#### MATERIAL PROVIDED:
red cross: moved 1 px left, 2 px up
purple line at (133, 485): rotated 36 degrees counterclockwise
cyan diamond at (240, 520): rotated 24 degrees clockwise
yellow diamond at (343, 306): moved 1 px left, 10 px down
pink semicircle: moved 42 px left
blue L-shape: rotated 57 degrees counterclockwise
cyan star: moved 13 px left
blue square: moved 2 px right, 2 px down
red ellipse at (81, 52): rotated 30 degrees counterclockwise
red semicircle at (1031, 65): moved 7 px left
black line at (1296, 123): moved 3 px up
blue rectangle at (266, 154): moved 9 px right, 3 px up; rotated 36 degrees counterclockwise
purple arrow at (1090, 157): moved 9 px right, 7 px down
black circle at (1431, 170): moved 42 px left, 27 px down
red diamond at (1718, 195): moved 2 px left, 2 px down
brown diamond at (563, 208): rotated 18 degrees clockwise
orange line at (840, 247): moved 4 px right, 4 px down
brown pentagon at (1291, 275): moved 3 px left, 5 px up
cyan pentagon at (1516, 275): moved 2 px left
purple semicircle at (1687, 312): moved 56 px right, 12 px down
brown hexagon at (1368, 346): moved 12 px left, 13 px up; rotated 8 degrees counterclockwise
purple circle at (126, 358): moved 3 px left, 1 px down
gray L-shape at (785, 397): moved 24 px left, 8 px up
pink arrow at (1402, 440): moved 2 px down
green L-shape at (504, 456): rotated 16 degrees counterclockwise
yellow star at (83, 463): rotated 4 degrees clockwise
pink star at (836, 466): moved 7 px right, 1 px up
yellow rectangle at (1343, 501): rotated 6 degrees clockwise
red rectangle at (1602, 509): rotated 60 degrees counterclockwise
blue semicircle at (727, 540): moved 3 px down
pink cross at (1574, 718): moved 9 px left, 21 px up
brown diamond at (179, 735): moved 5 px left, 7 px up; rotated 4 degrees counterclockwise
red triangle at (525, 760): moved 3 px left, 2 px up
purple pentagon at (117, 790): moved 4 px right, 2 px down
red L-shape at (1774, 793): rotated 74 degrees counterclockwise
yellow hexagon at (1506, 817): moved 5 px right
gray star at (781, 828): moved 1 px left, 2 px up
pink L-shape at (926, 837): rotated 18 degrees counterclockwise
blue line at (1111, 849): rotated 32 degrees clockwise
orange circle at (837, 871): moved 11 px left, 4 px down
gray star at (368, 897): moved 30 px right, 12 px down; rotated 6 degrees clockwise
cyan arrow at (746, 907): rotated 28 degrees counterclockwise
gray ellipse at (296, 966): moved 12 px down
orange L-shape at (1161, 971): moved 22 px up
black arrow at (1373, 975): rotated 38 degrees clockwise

#### EXERCISE INSTRUCTIONS:
Above are the entries. Copy exactly the part that opens with the line containing "red ellipse at" and closes with the line containing "green L-shape at", and no more.

#### WRITTEN SOLUTION:
red ellipse at (81, 52): rotated 30 degrees counterclockwise
red semicircle at (1031, 65): moved 7 px left
black line at (1296, 123): moved 3 px up
blue rectangle at (266, 154): moved 9 px right, 3 px up; rotated 36 degrees counterclockwise
purple arrow at (1090, 157): moved 9 px right, 7 px down
black circle at (1431, 170): moved 42 px left, 27 px down
red diamond at (1718, 195): moved 2 px left, 2 px down
brown diamond at (563, 208): rotated 18 degrees clockwise
orange line at (840, 247): moved 4 px right, 4 px down
brown pentagon at (1291, 275): moved 3 px left, 5 px up
cyan pentagon at (1516, 275): moved 2 px left
purple semicircle at (1687, 312): moved 56 px right, 12 px down
brown hexagon at (1368, 346): moved 12 px left, 13 px up; rotated 8 degrees counterclockwise
purple circle at (126, 358): moved 3 px left, 1 px down
gray L-shape at (785, 397): moved 24 px left, 8 px up
pink arrow at (1402, 440): moved 2 px down
green L-shape at (504, 456): rotated 16 degrees counterclockwise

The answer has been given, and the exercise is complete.